- _TASK DESCRIPTION_
At the line with "SOIL3: FC-28 -> YL-69", start repeating the data, and continue line by line through the final line, exactly.

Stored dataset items

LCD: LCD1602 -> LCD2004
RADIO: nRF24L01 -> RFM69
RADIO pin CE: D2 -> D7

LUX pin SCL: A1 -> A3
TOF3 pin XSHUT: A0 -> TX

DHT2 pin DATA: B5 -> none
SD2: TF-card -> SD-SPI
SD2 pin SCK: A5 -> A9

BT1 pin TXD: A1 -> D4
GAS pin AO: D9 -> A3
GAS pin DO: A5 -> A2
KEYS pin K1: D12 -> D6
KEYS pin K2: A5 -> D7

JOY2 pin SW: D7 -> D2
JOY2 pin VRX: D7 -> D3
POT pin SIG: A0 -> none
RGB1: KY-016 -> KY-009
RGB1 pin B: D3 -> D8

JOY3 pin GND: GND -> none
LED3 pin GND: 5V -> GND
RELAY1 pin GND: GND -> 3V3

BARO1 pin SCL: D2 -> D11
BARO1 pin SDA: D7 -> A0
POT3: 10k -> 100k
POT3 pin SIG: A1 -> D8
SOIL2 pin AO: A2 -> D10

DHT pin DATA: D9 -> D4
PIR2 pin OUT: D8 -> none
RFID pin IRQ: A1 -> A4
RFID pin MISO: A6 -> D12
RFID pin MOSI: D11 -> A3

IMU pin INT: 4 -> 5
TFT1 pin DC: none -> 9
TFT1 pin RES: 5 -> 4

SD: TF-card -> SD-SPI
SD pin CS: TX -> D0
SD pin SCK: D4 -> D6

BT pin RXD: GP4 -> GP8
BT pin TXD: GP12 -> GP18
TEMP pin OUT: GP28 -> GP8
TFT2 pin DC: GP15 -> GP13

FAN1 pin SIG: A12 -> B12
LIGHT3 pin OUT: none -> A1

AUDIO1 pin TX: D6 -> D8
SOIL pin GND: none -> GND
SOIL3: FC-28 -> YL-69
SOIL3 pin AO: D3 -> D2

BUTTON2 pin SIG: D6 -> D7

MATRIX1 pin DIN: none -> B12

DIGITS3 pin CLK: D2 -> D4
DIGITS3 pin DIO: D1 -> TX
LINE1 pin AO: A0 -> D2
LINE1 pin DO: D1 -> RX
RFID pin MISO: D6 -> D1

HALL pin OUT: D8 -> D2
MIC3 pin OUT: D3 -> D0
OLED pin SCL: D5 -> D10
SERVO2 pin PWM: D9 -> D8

- _TASK OUTPUT_
SOIL3: FC-28 -> YL-69
SOIL3 pin AO: D3 -> D2

BUTTON2 pin SIG: D6 -> D7

MATRIX1 pin DIN: none -> B12

DIGITS3 pin CLK: D2 -> D4
DIGITS3 pin DIO: D1 -> TX
LINE1 pin AO: A0 -> D2
LINE1 pin DO: D1 -> RX
RFID pin MISO: D6 -> D1

HALL pin OUT: D8 -> D2
MIC3 pin OUT: D3 -> D0
OLED pin SCL: D5 -> D10
SERVO2 pin PWM: D9 -> D8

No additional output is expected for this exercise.